== Data for review

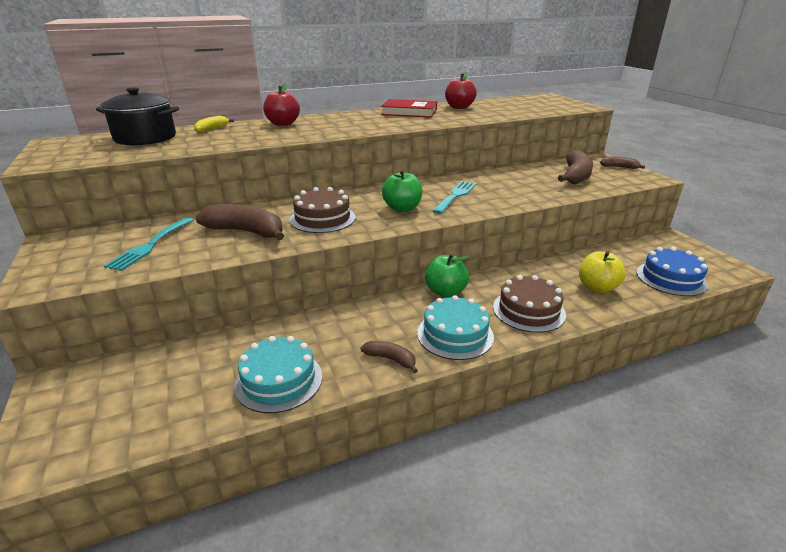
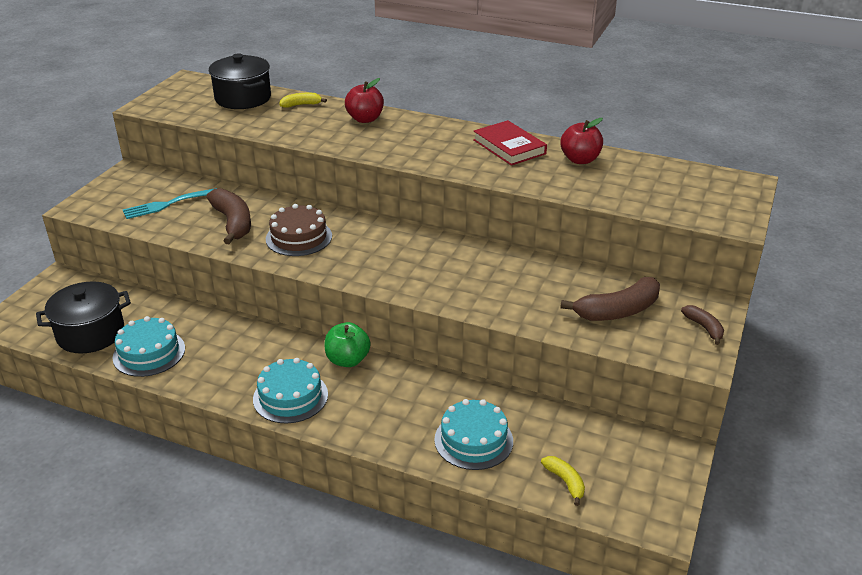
camera: 45 degrees right, 5 degrees up
(182, 404) = (90, 333): none -> black pot
(391, 359) = (224, 384): brown banana -> none
(402, 208) = (372, 259): green apple -> none
(455, 196) = (442, 270): turquoise fork -> none
(528, 310) = (376, 417): brown cake -> none
(597, 287) = (473, 440): yellow apple -> turquoise cake
(671, 278) = (565, 482): blue cake -> yellow banana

====

■ Task ■
The answer is the whole listing retyped exactly, with pictures omitted.

■ Your response ■
camera: 45 degrees right, 5 degrees up
(182, 404) = (90, 333): none -> black pot
(391, 359) = (224, 384): brown banana -> none
(402, 208) = (372, 259): green apple -> none
(455, 196) = (442, 270): turquoise fork -> none
(528, 310) = (376, 417): brown cake -> none
(597, 287) = (473, 440): yellow apple -> turquoise cake
(671, 278) = (565, 482): blue cake -> yellow banana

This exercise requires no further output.